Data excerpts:
============

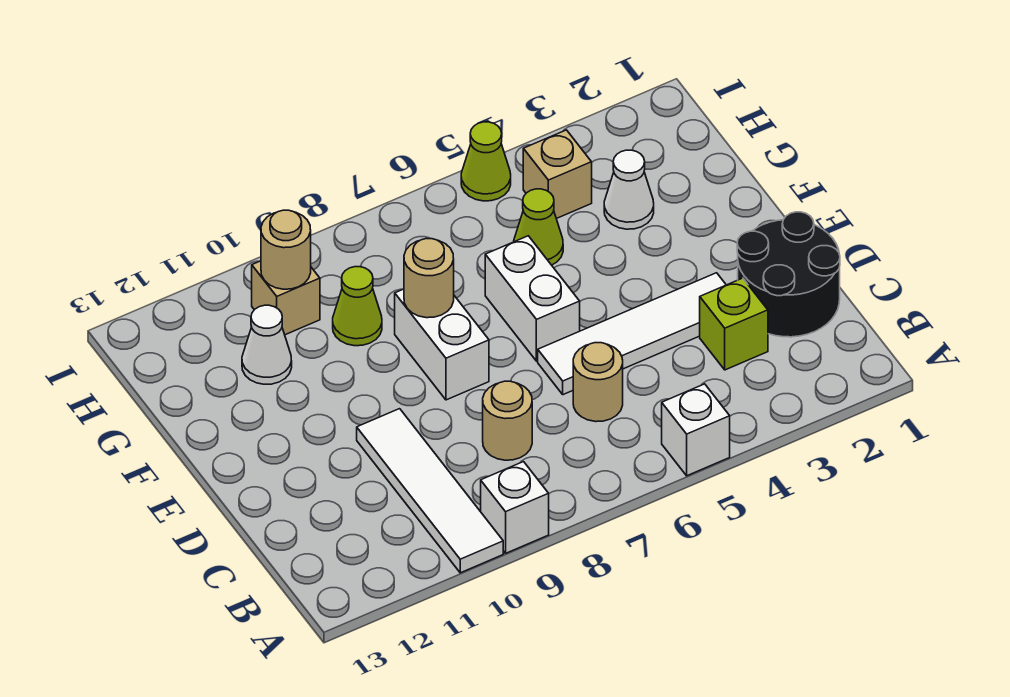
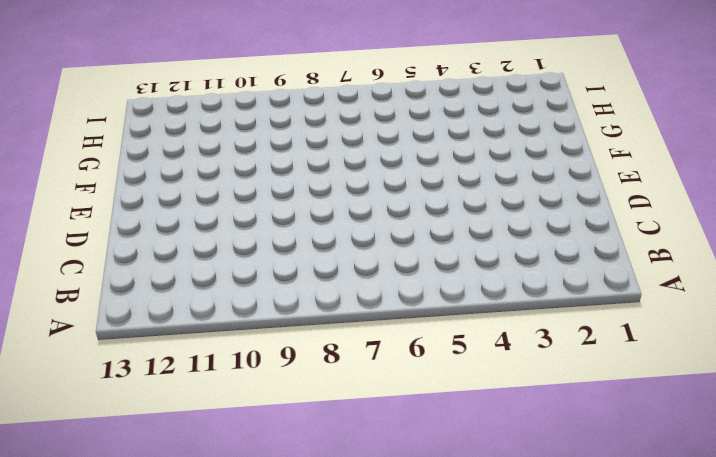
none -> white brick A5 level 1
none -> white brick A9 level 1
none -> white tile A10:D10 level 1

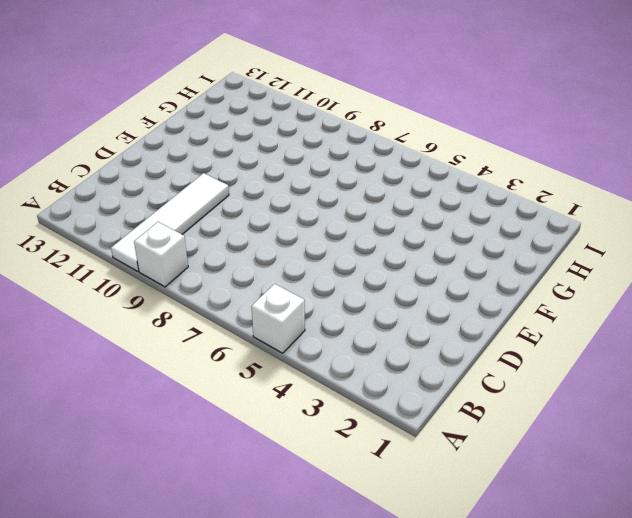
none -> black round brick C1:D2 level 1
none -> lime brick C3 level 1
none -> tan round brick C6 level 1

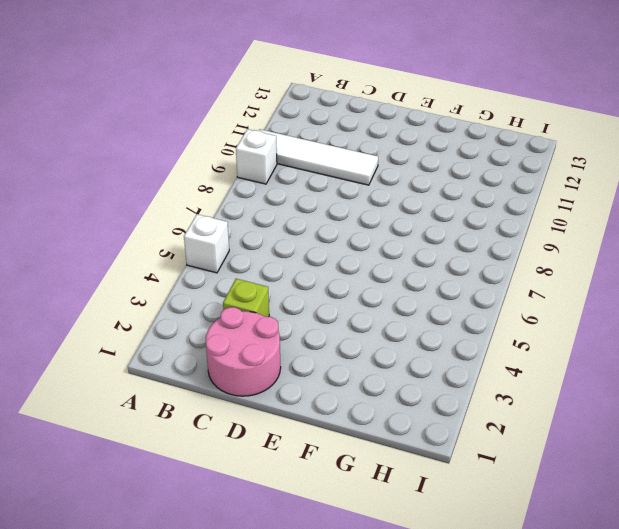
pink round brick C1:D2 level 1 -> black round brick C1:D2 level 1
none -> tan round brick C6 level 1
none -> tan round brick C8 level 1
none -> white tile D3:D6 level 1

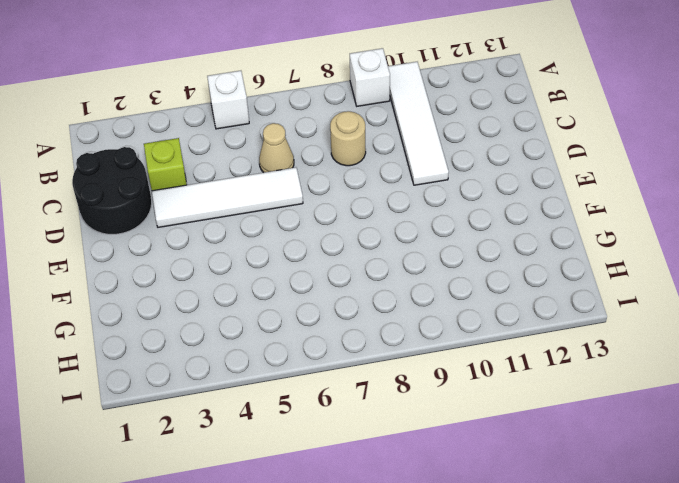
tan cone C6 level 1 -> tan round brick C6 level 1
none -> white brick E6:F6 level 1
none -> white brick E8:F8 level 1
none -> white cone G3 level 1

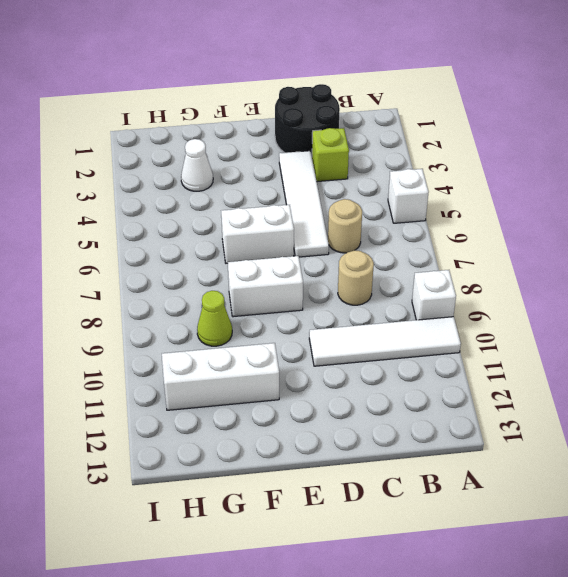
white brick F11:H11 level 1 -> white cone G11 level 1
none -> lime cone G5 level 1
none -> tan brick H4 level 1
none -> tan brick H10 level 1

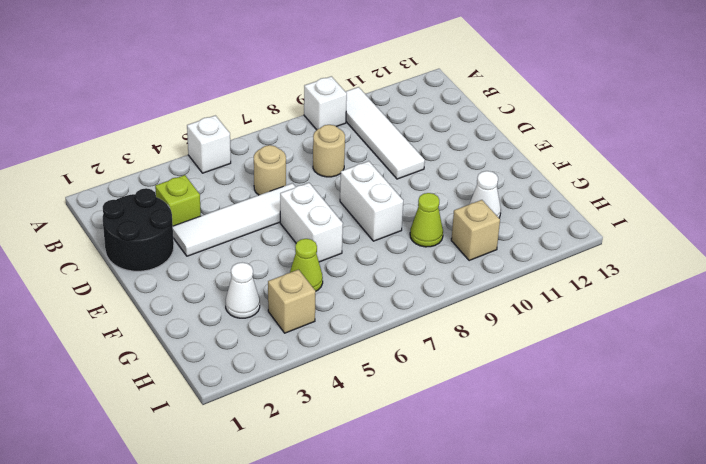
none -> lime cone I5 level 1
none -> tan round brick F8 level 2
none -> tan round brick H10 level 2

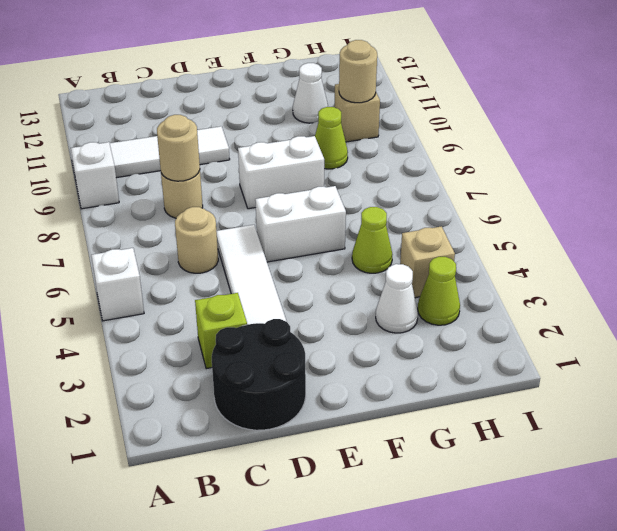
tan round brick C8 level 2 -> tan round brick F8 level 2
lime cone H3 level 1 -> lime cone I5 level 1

============

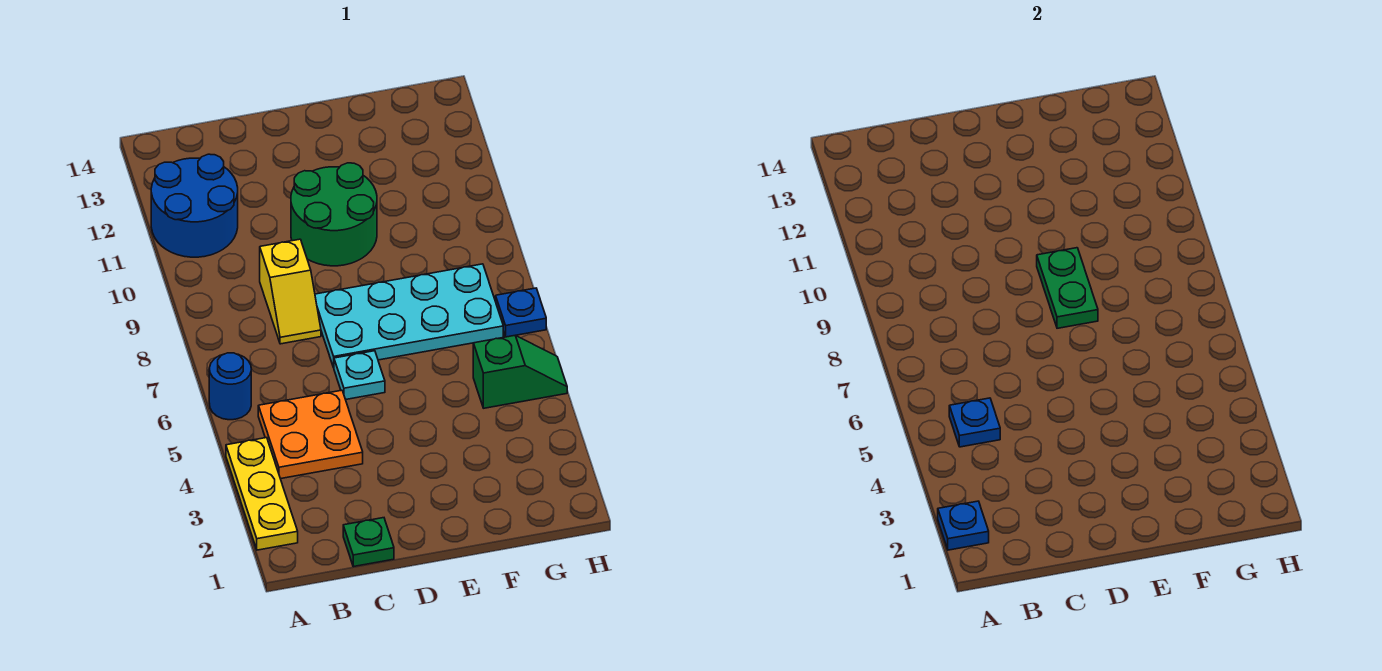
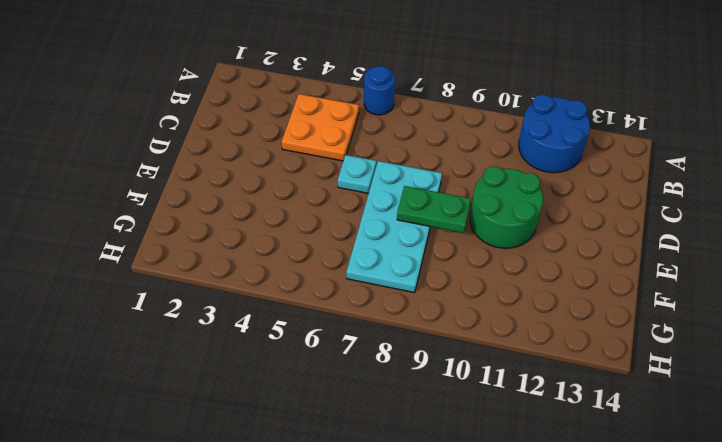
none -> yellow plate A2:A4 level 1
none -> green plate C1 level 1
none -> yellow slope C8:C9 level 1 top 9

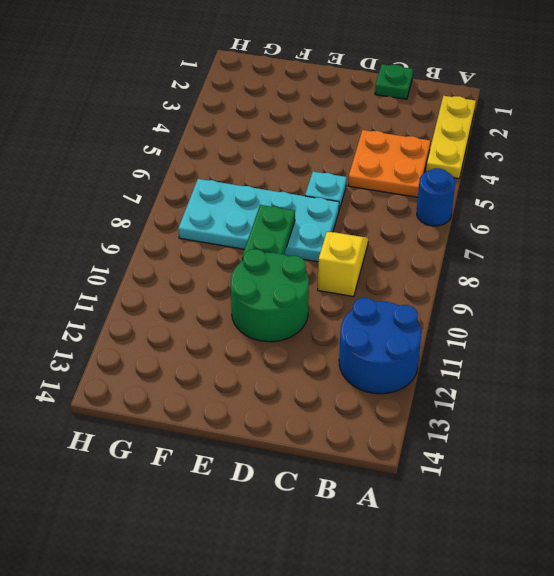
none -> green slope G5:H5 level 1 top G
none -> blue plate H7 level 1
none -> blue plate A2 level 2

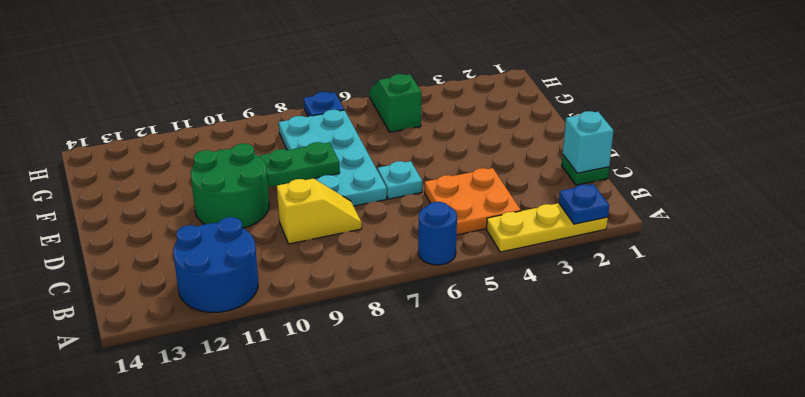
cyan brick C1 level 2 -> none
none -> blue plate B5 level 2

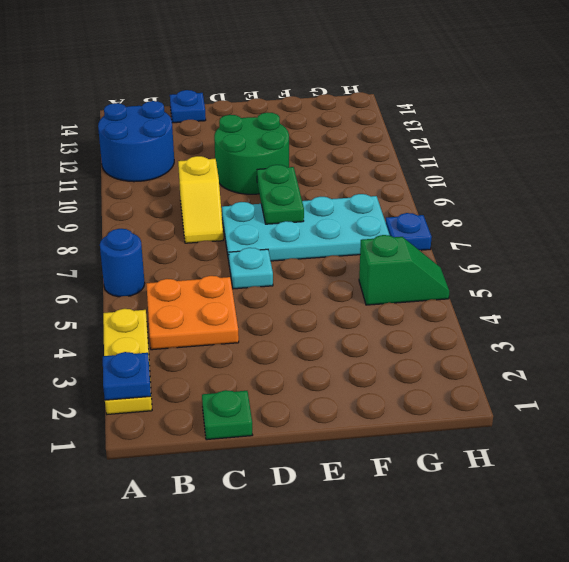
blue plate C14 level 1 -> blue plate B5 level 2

============

__Task to carry out__. Check each line above for the word "cone", and copy the lines where it appears.

__Finished task__.
tan cone C6 level 1 -> tan round brick C6 level 1
none -> white cone G3 level 1
white brick F11:H11 level 1 -> white cone G11 level 1
none -> lime cone G5 level 1
none -> lime cone I5 level 1
lime cone H3 level 1 -> lime cone I5 level 1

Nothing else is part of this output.